### Your task
While you copy the lines below, skip the pictures and keep the rest exact.

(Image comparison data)
▽

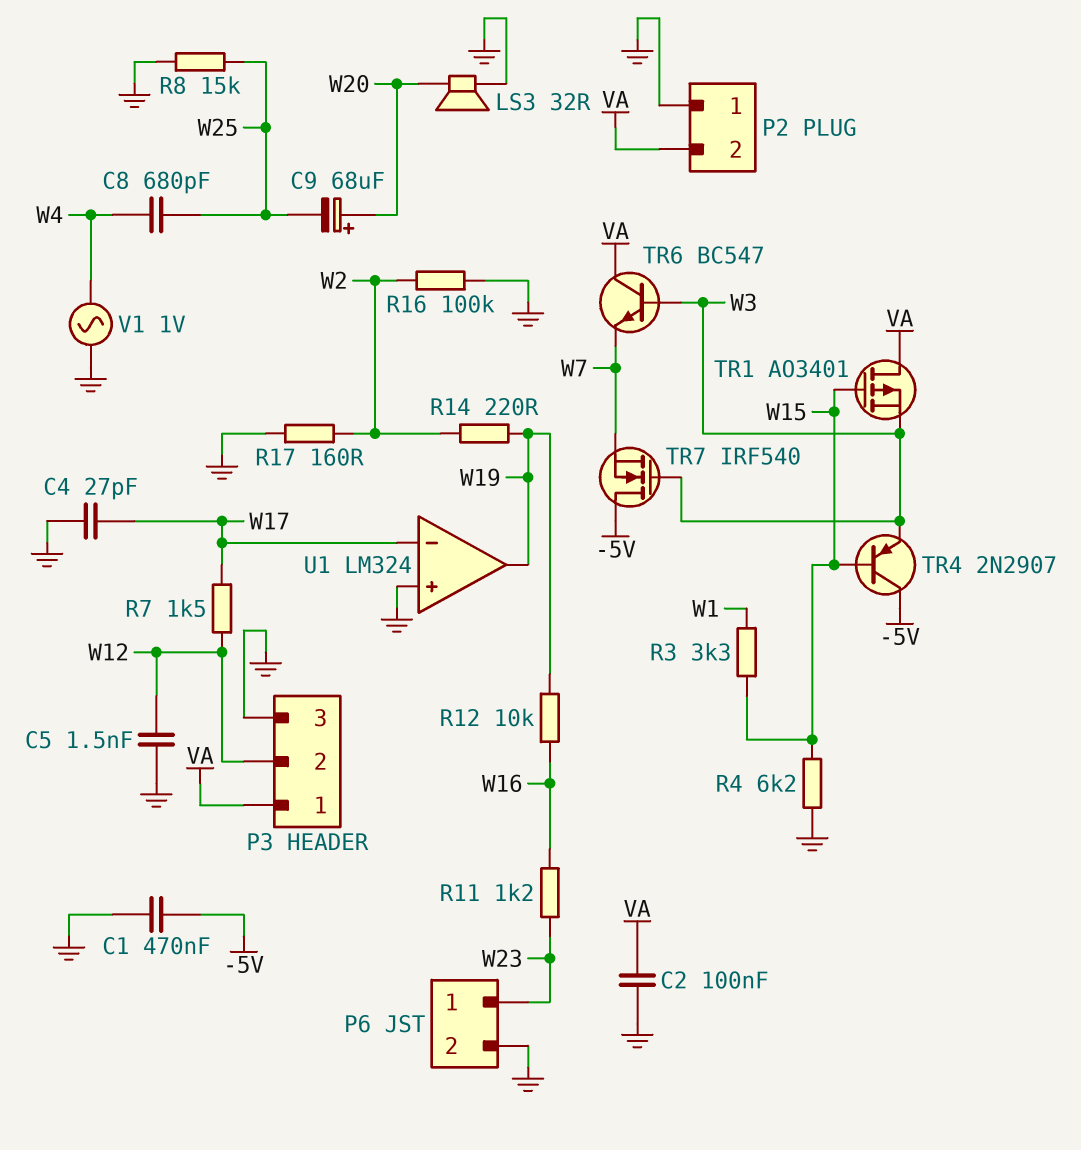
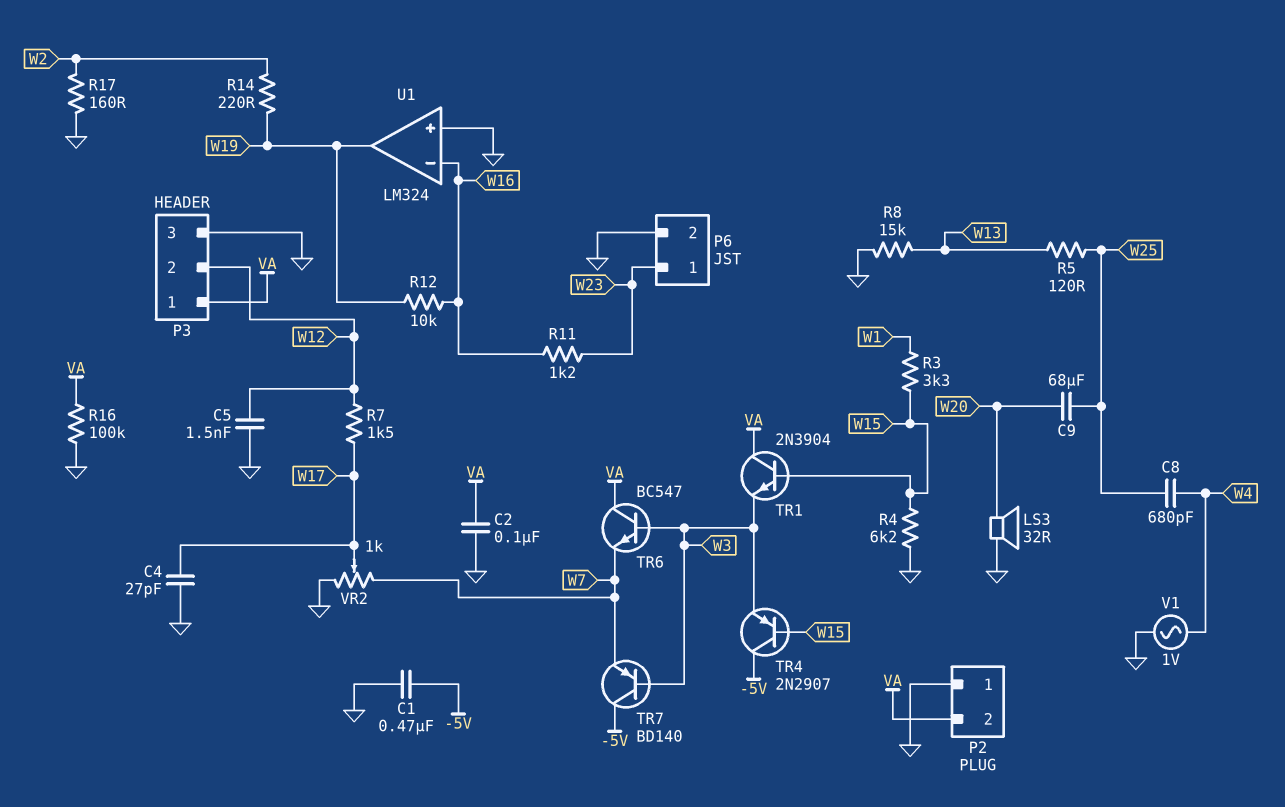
C9: 68uF (plus W20, minus W25) -> 68uF (W20, W25)
R5: none -> 120 (W13, W25)
R8: 15k (GND, W25) -> 15k (GND, W13)
R16: 100k (GND, W2) -> 100k (GND, VA)
TR1: PMOS AO3401 (G W15, D VA, S W3) -> NPN 2N3904 (B W15, C VA, E W3)
TR7: NMOS IRF540 (G W3, D -5V, S W7) -> PNP BD140 (B W3, C -5V, E W7)
U1 pin in-: W17 -> W16
VR2: none -> 1k (GND, W7, wiper W17)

△

### Response
C9: 68uF (plus W20, minus W25) -> 68uF (W20, W25)
R5: none -> 120 (W13, W25)
R8: 15k (GND, W25) -> 15k (GND, W13)
R16: 100k (GND, W2) -> 100k (GND, VA)
TR1: PMOS AO3401 (G W15, D VA, S W3) -> NPN 2N3904 (B W15, C VA, E W3)
TR7: NMOS IRF540 (G W3, D -5V, S W7) -> PNP BD140 (B W3, C -5V, E W7)
U1 pin in-: W17 -> W16
VR2: none -> 1k (GND, W7, wiper W17)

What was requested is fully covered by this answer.